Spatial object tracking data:
************
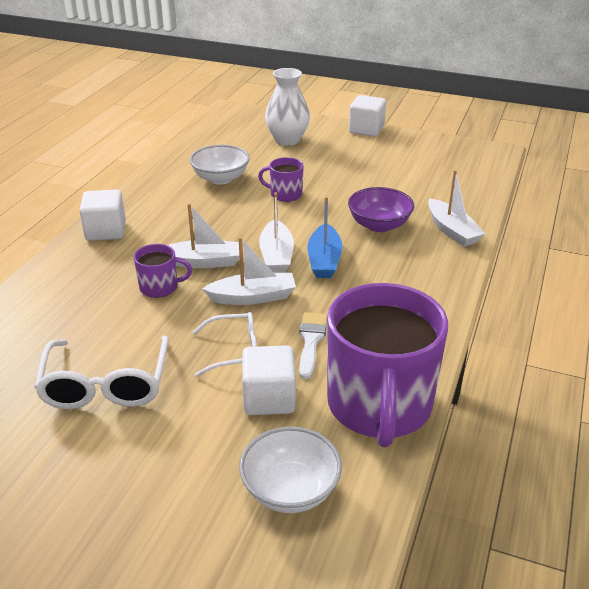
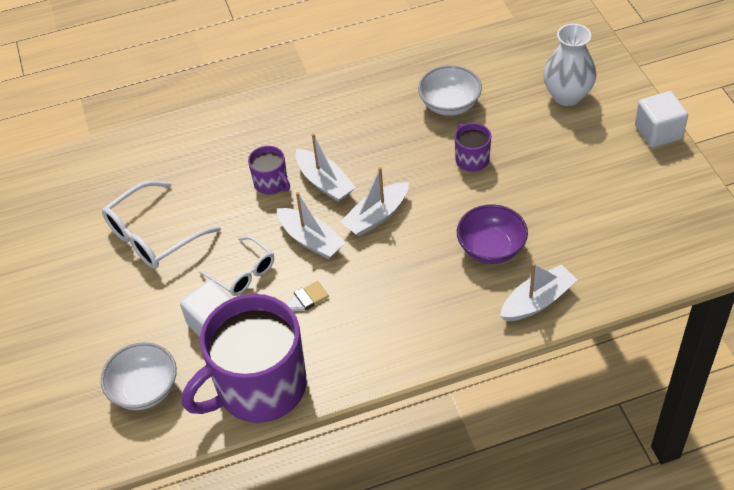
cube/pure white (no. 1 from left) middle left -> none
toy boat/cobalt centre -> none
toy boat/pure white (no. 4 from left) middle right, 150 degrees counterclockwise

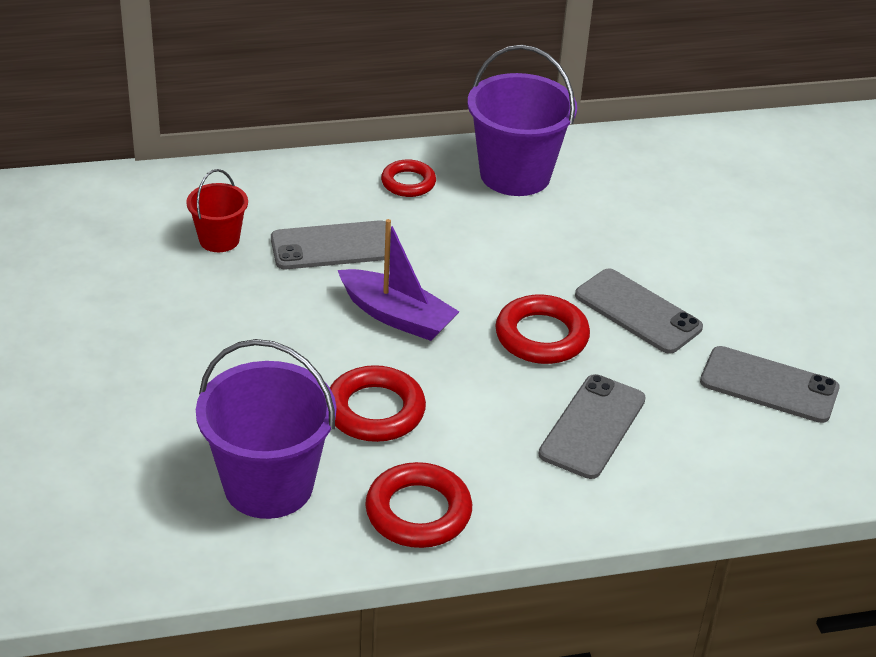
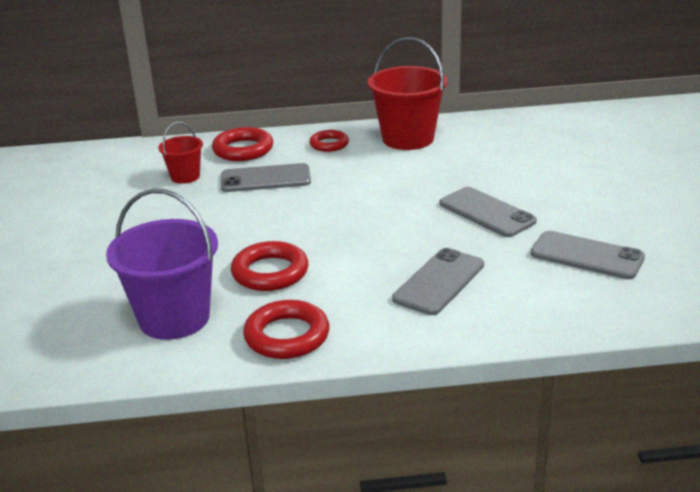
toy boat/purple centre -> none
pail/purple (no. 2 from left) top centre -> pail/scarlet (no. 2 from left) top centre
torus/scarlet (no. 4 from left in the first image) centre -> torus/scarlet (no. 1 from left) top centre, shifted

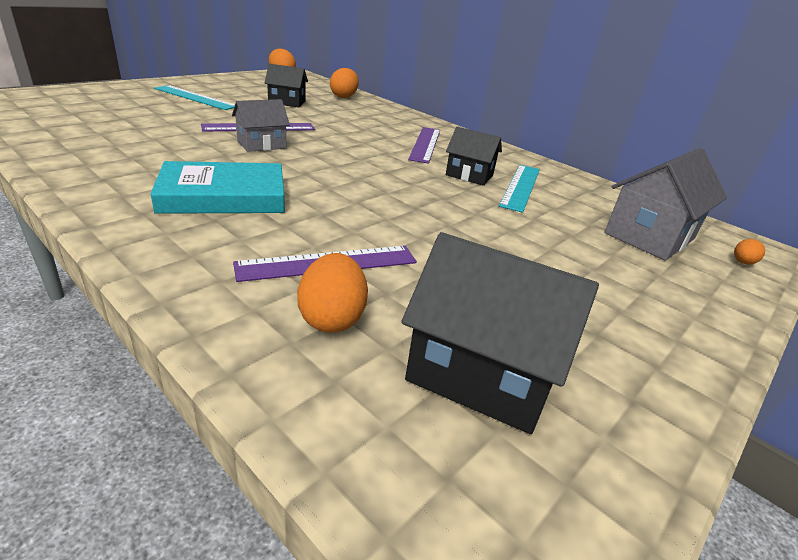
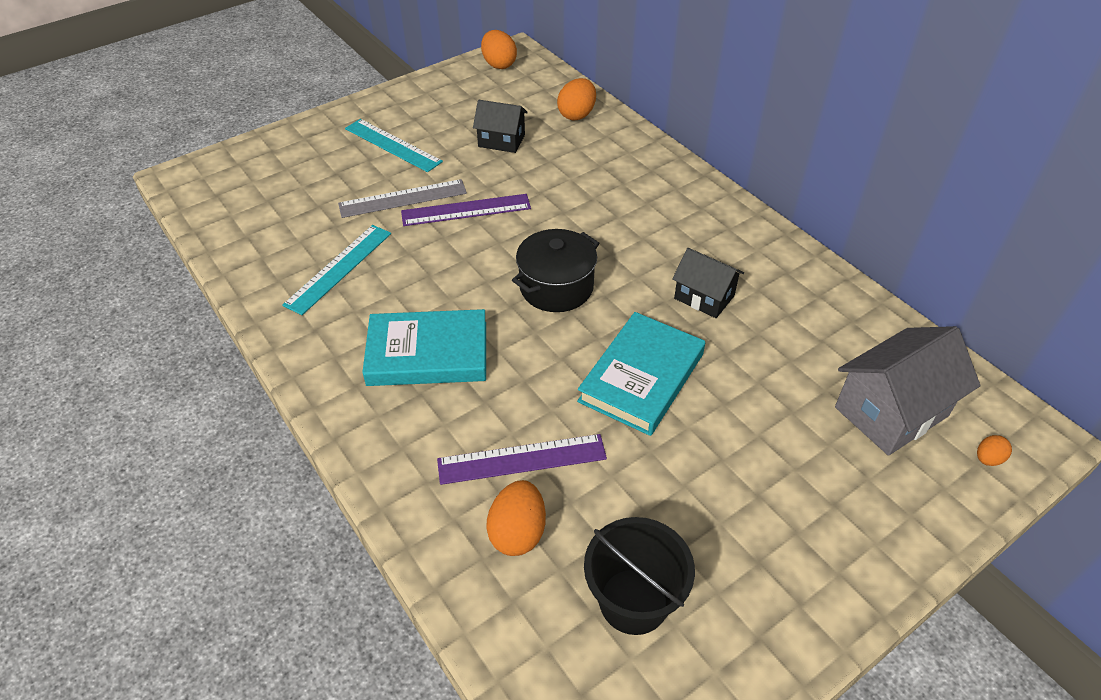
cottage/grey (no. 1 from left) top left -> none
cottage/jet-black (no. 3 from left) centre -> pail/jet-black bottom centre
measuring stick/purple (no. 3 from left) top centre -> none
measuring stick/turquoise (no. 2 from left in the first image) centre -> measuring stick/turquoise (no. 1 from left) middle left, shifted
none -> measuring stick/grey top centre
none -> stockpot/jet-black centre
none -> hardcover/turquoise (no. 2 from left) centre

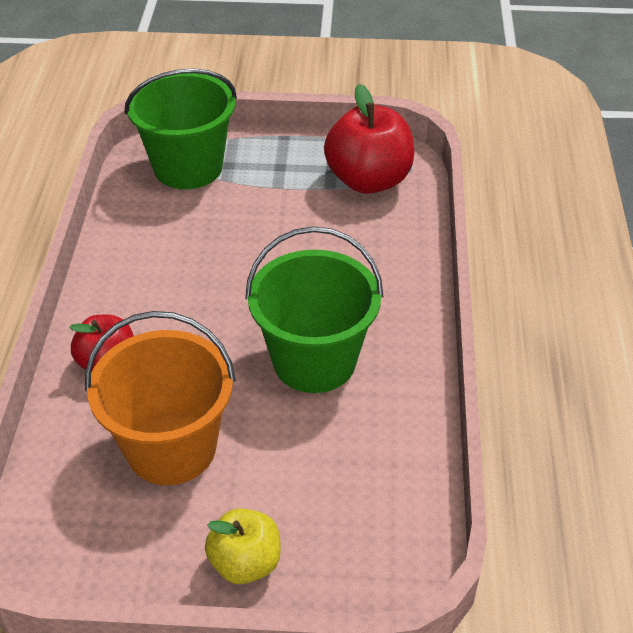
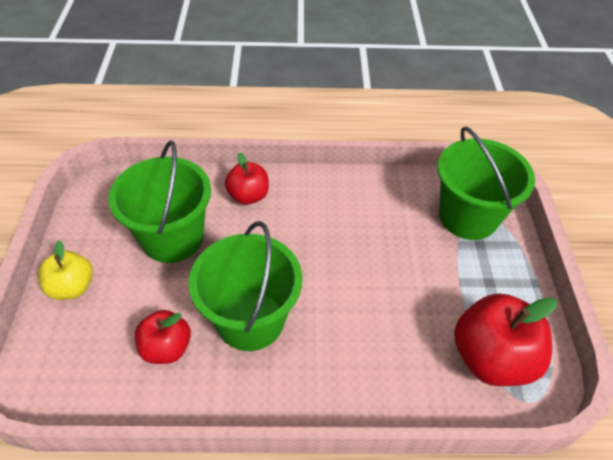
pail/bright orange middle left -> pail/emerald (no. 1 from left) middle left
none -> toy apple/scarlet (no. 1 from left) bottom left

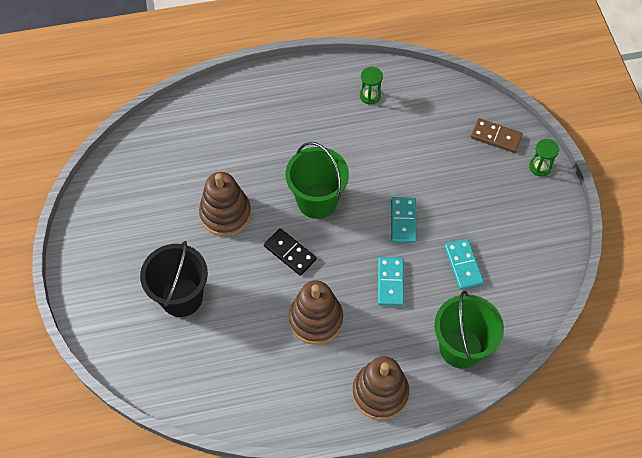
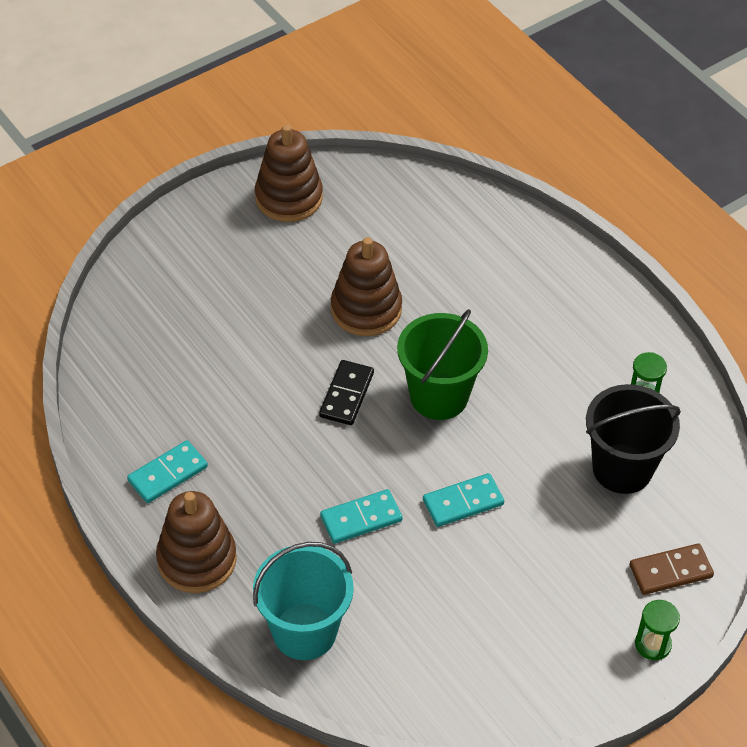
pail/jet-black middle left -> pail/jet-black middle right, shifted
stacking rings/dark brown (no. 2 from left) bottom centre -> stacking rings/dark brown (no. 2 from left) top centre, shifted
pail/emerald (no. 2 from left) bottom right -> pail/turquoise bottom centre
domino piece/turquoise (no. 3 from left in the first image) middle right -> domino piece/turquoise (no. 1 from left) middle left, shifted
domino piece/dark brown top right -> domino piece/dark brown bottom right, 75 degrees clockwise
************
Restate word for word only the lines above from the line containing "cottage/jet-black (no. 3" to the line containing "measuring stick/turquoise (no. 2", both of them included.

**Task result**
cottage/jet-black (no. 3 from left) centre -> pail/jet-black bottom centre
measuring stick/purple (no. 3 from left) top centre -> none
measuring stick/turquoise (no. 2 from left in the first image) centre -> measuring stick/turquoise (no. 1 from left) middle left, shifted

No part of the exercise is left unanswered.